**Task prompt:** Reproduce, character for character, every line of text that appears in the entries below, omitting the pictures.

+ + + + +

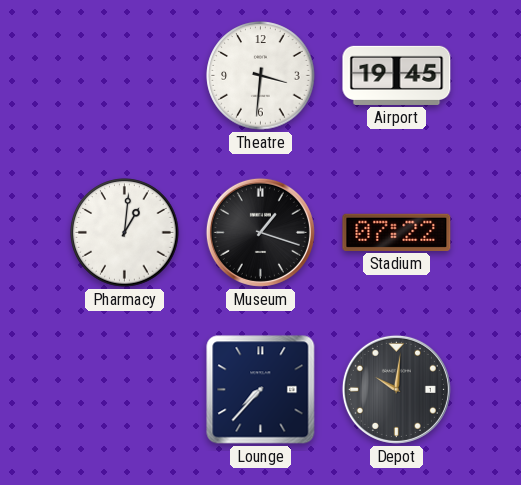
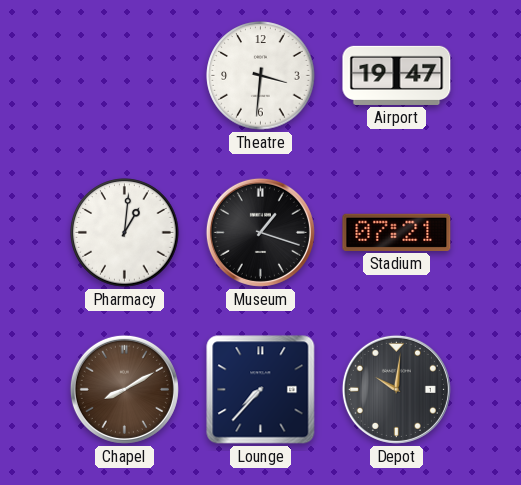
Airport: 19:45 -> 19:47
Stadium: 07:22 -> 07:21
Chapel: none -> 8:10
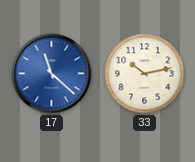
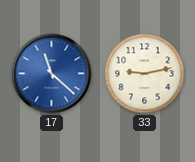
33: 10:13 -> 9:13
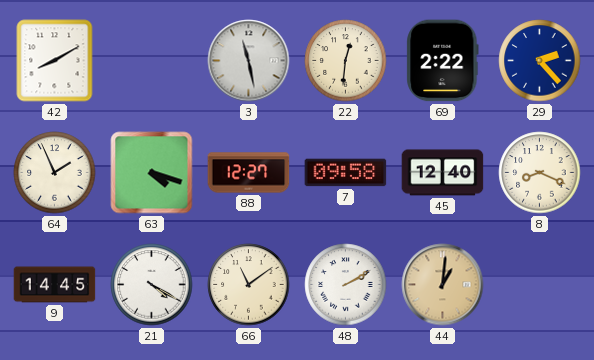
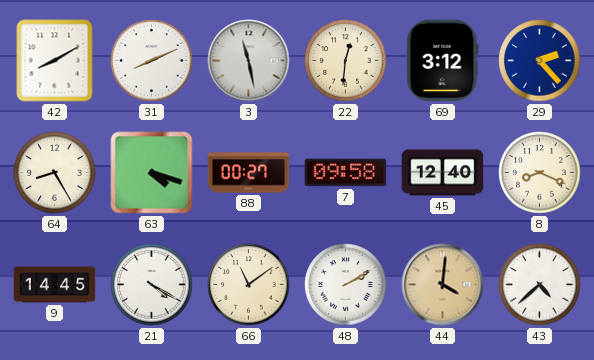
31: none -> 8:11
69: 2:22 -> 3:12
64: 1:56 -> 8:25
88: 12:27 -> 00:27
44: 1:01 -> 4:01
43: none -> 4:38
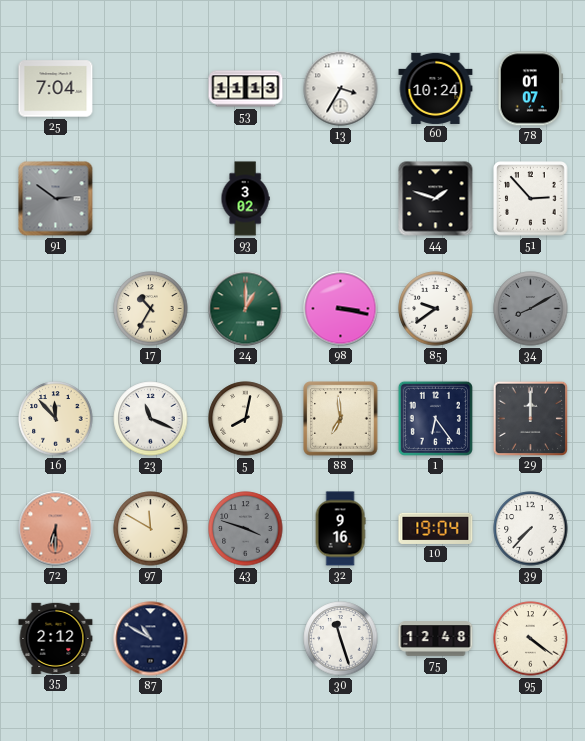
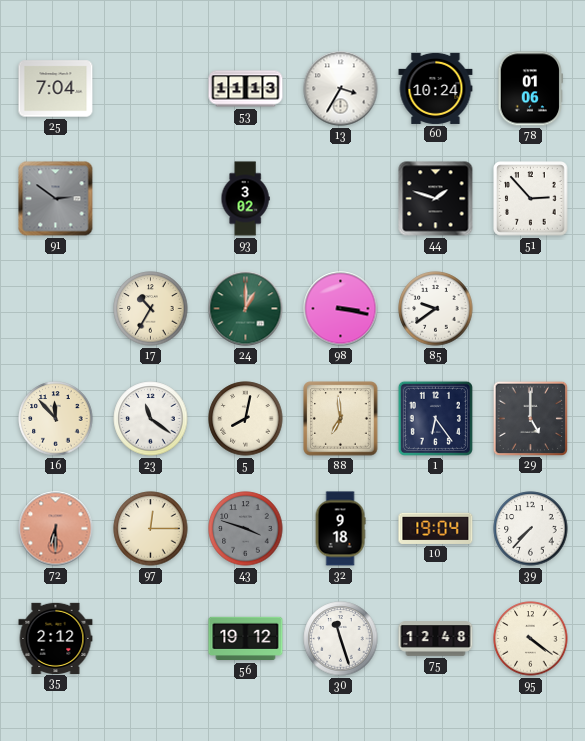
78: 01:07 -> 01:06
34: 8:10 -> none
23: 11:19 -> 11:21
29: 12:00 -> 5:00
97: 11:50 -> 12:15
32: 9:16 -> 9:18
87: 10:50 -> none
56: none -> 19:12
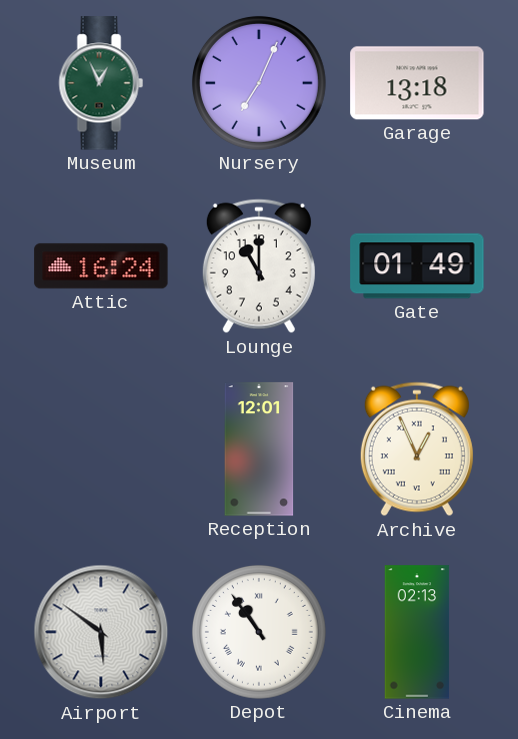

+ + + + +

**Answer to the task:**
Airport: 19:45 -> 19:47
Stadium: 07:22 -> 07:21
Chapel: none -> 8:10
33: 10:13 -> 9:13
31: none -> 8:11
69: 2:22 -> 3:12
64: 1:56 -> 8:25
88: 12:27 -> 00:27
44: 1:01 -> 4:01
43: none -> 4:38
78: 01:07 -> 01:06
34: 8:10 -> none
23: 11:19 -> 11:21
29: 12:00 -> 5:00
97: 11:50 -> 12:15
32: 9:16 -> 9:18
87: 10:50 -> none
56: none -> 19:12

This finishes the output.